* _Task instructions_
For the data below, transcribe the part that opens with the line containing "purple cone L5 level 1 -> none" and closes with the line containing "white brick G1:H1", exactly and with no pictures.

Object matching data
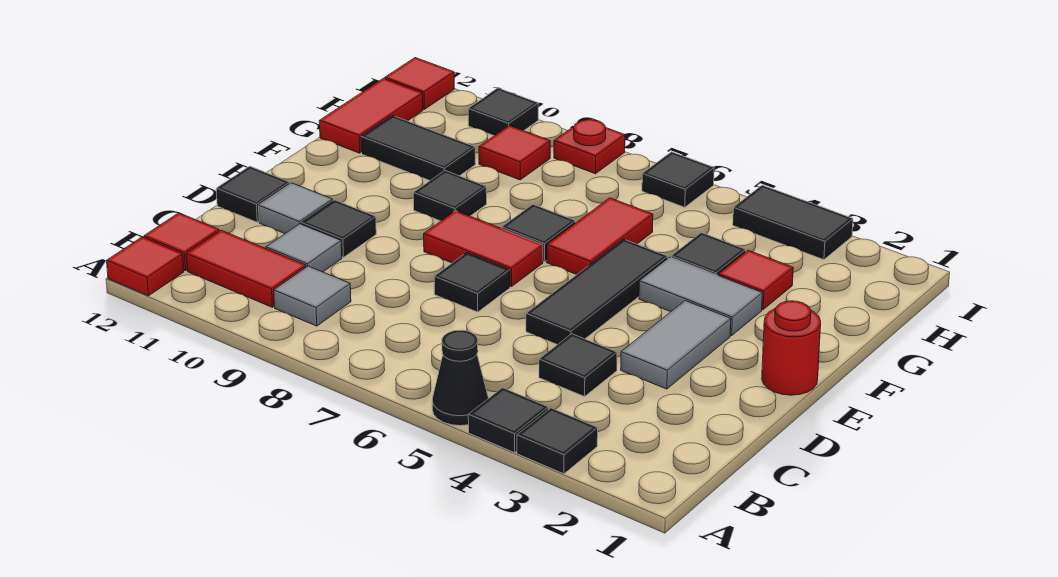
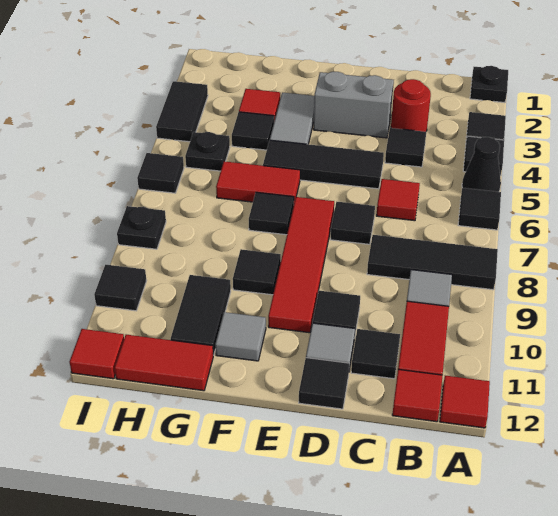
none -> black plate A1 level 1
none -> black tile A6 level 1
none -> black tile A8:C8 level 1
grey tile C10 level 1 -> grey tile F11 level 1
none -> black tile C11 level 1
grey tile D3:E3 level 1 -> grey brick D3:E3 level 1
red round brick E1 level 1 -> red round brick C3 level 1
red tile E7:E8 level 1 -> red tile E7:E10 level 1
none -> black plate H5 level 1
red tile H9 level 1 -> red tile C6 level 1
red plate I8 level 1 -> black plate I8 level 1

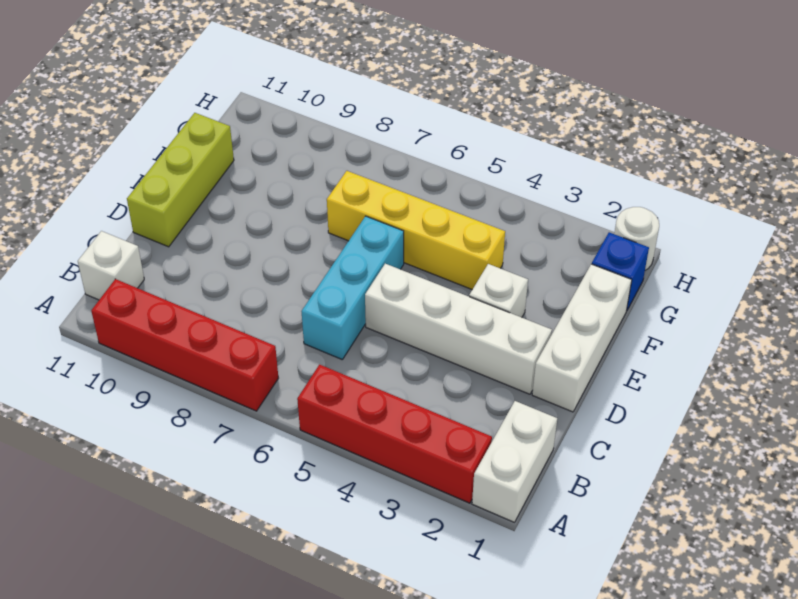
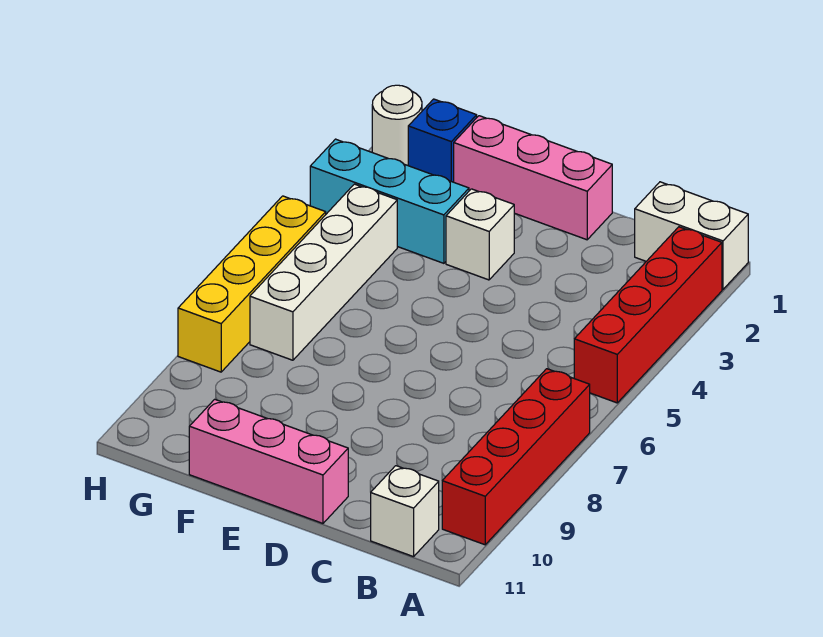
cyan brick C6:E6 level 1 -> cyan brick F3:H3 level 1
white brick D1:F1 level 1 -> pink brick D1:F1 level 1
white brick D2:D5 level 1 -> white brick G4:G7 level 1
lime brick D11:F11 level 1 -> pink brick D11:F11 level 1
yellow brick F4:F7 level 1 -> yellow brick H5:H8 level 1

--

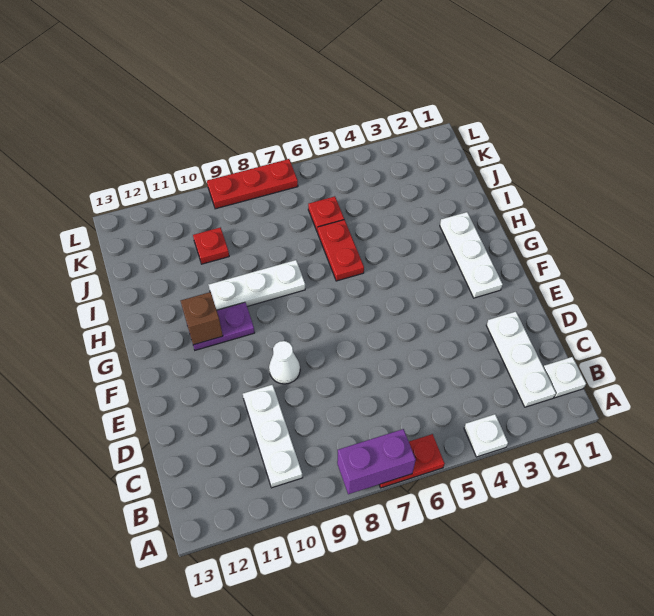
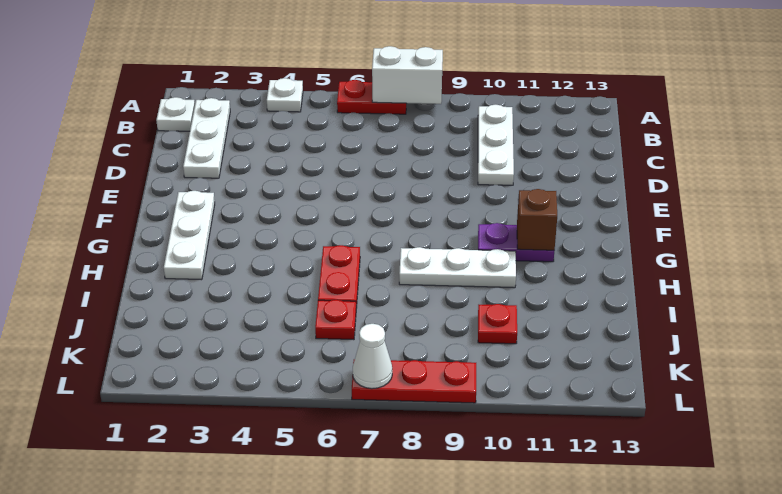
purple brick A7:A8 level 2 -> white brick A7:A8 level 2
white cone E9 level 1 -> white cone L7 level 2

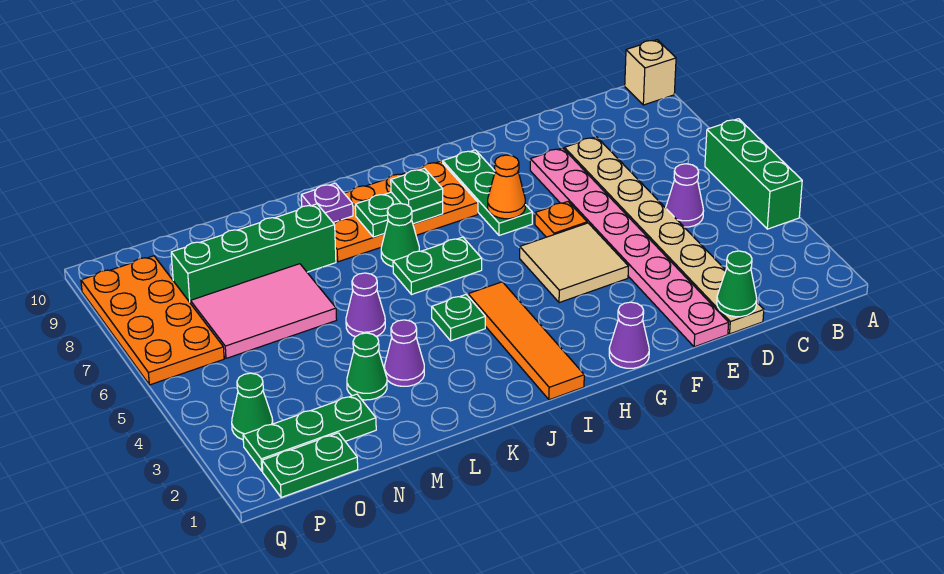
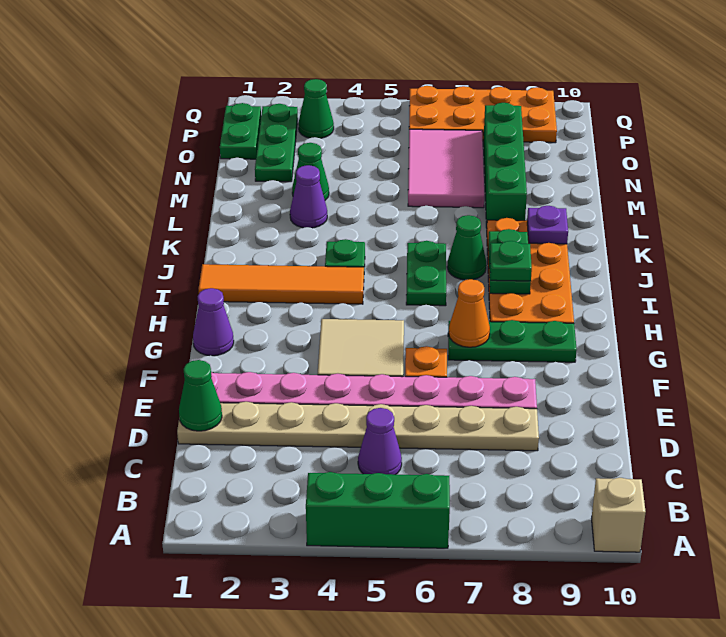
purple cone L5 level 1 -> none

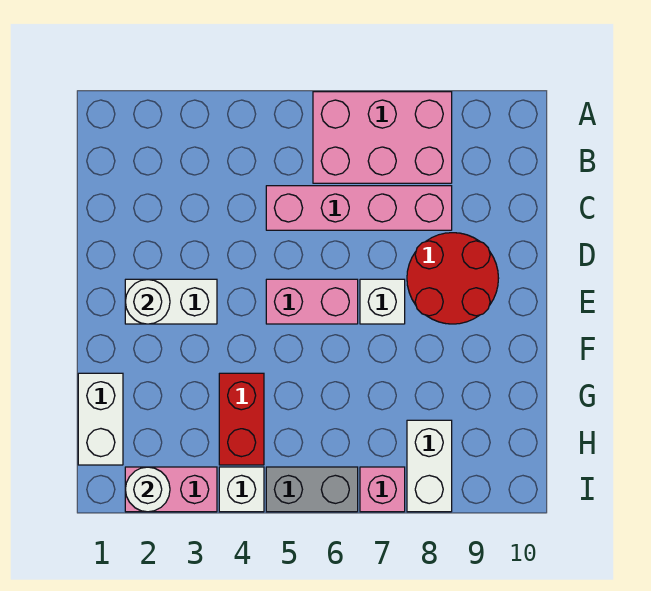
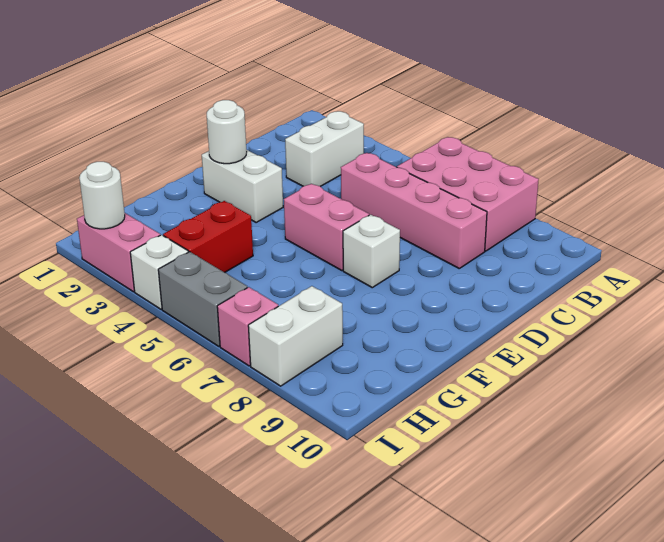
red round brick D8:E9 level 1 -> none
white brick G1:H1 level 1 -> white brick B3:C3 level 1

* _Result_
purple cone L5 level 1 -> none

red round brick D8:E9 level 1 -> none
white brick G1:H1 level 1 -> white brick B3:C3 level 1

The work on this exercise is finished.